▸ **Dataset excerpts**:

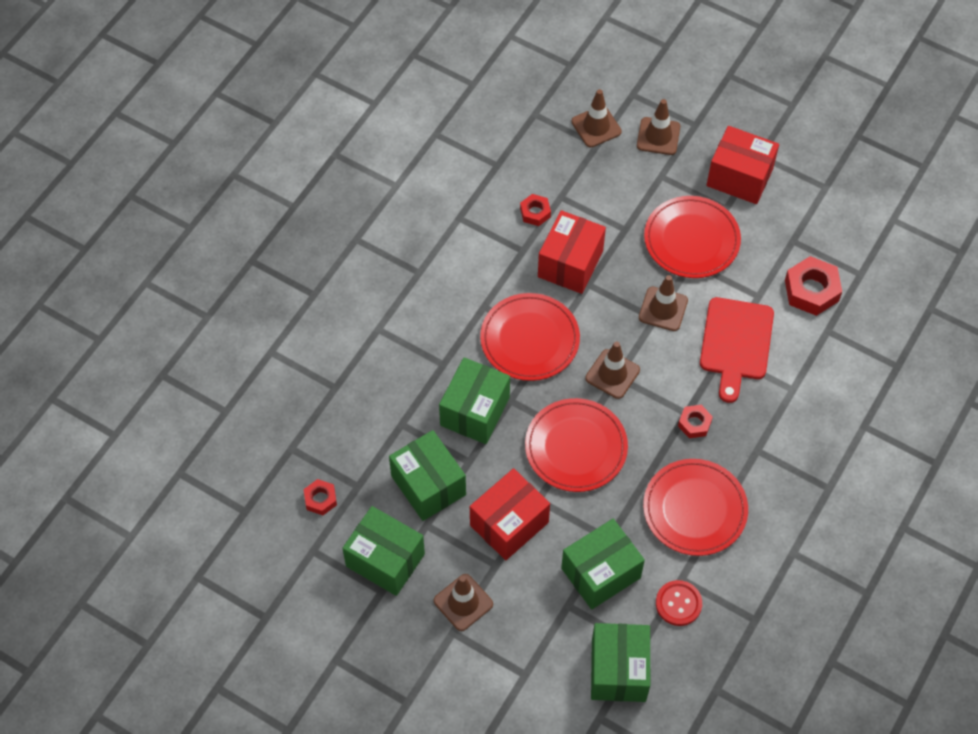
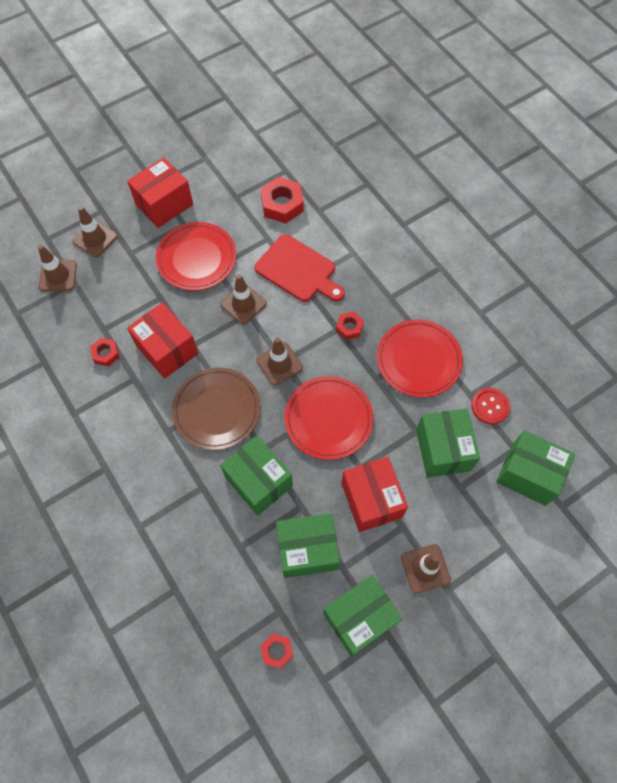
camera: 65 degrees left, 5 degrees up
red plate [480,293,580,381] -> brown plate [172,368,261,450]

...

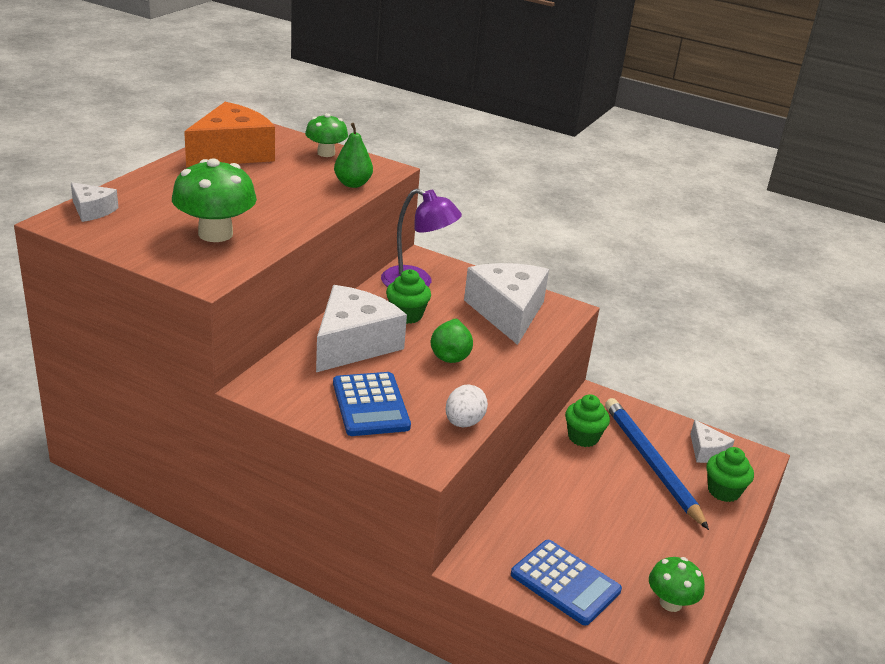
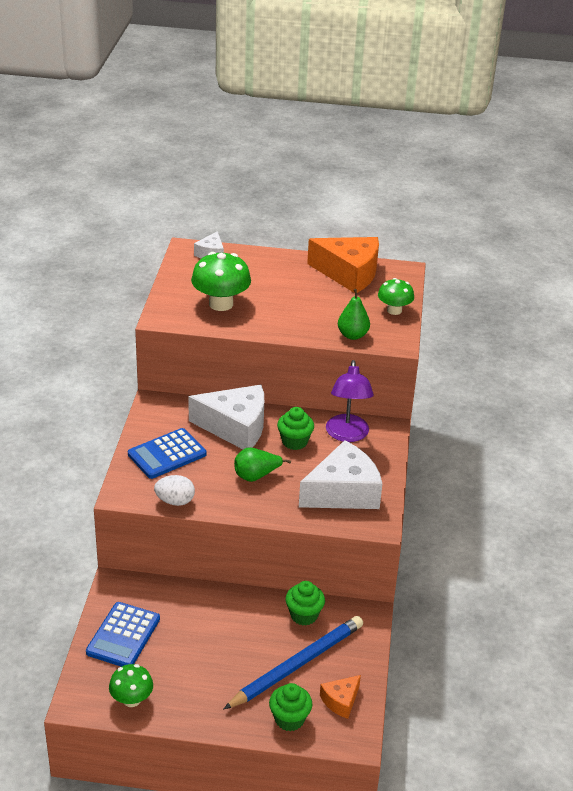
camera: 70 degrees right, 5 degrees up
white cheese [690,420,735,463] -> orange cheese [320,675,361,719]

▸ **Goal of the exercise**: Reproduce, word for word and in full, only the lines above that start at the line with "camera: 65 degrees left, 5 degrees up" and run through the line with "red plate [480,293,580,381]", both ends included.

▸ **Response to the exercise**:
camera: 65 degrees left, 5 degrees up
red plate [480,293,580,381] -> brown plate [172,368,261,450]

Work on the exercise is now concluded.